Brief: All that is needed is the first stretch of the listing below, repeated exactly and ending with the line that contains "orange circle: (28, 125) -> (108, 88), moved". Pictures are to be left out.

Records supplied:
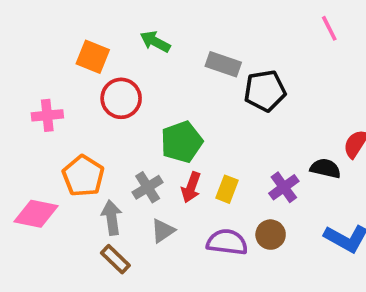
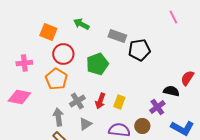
green pentagon: (182, 142) -> (97, 64), moved
orange pentagon: (83, 176) -> (56, 79), moved
purple cross: (284, 187) -> (157, 107), moved
pink diamond: (36, 214) -> (19, 97), moved

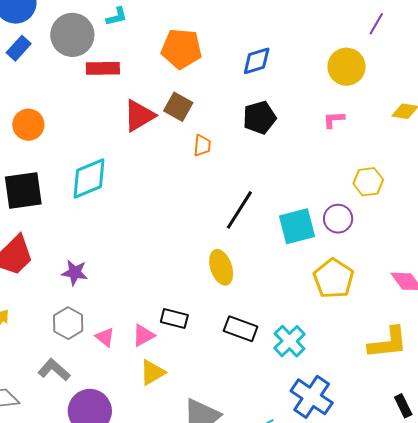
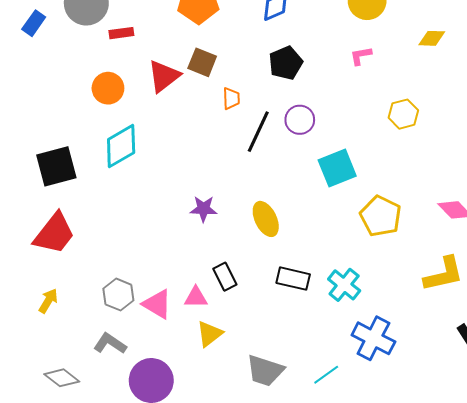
red rectangle: (103, 68) -> (121, 33), size x0.7
orange circle: (28, 125) -> (108, 88), moved
black line: (239, 210) -> (258, 132), moved
purple circle: (338, 219) -> (300, 120), moved
purple star: (75, 273) -> (203, 209), moved
black rectangle: (174, 319) -> (225, 277), turned 56
pink triangle: (143, 335) -> (196, 297), turned 35
pink triangle: (105, 337) -> (157, 304), size x1.5

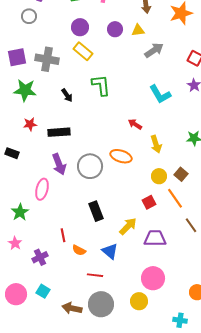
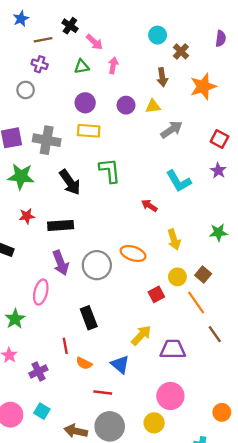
yellow rectangle: (83, 51) -> (89, 131), turned -36
black arrow: (67, 95) -> (70, 182), size x1.6
red arrow: (135, 124) -> (149, 206), moved
red square: (149, 202) -> (156, 294), moved
black rectangle: (96, 211) -> (89, 318), moved

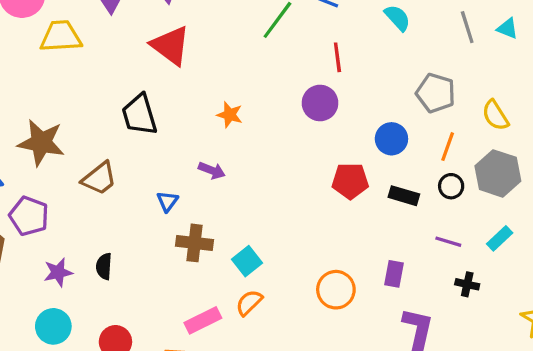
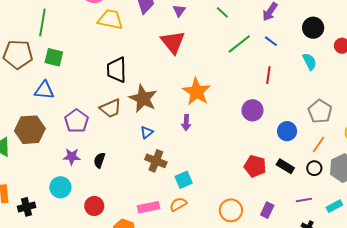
purple circle: (320, 103) -> (252, 110), moved
black trapezoid: (139, 115) -> (117, 70), moved
orange star: (230, 115) -> (196, 92), size x1.8
brown star: (41, 143) -> (143, 99), moved
purple arrow: (212, 170) -> (186, 123), moved, turned 56
red pentagon: (350, 181) -> (255, 166), moved
purple pentagon: (29, 216) -> (76, 121), moved
purple line: (448, 242) -> (304, 200), turned -42

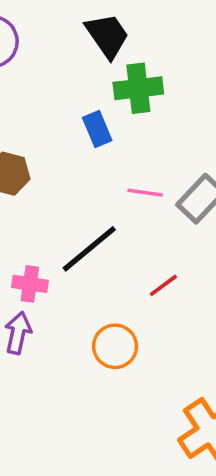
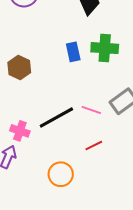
green cross: (138, 88) -> (105, 48), moved
pink line: (145, 193) -> (91, 110), moved

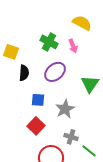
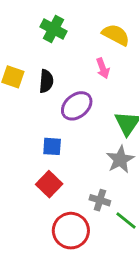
green cross: (49, 42) -> (53, 29), moved
black semicircle: (24, 73) -> (46, 81), moved
gray star: (65, 109) -> (120, 160), moved

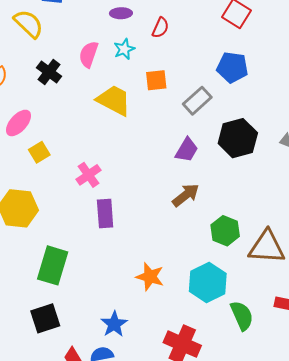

Response to this task:
green pentagon: (182, 142) -> (97, 64), moved
orange pentagon: (83, 176) -> (56, 79), moved
purple cross: (284, 187) -> (157, 107), moved
pink diamond: (36, 214) -> (19, 97), moved

red rectangle: (103, 68) -> (121, 33), size x0.7
orange circle: (28, 125) -> (108, 88), moved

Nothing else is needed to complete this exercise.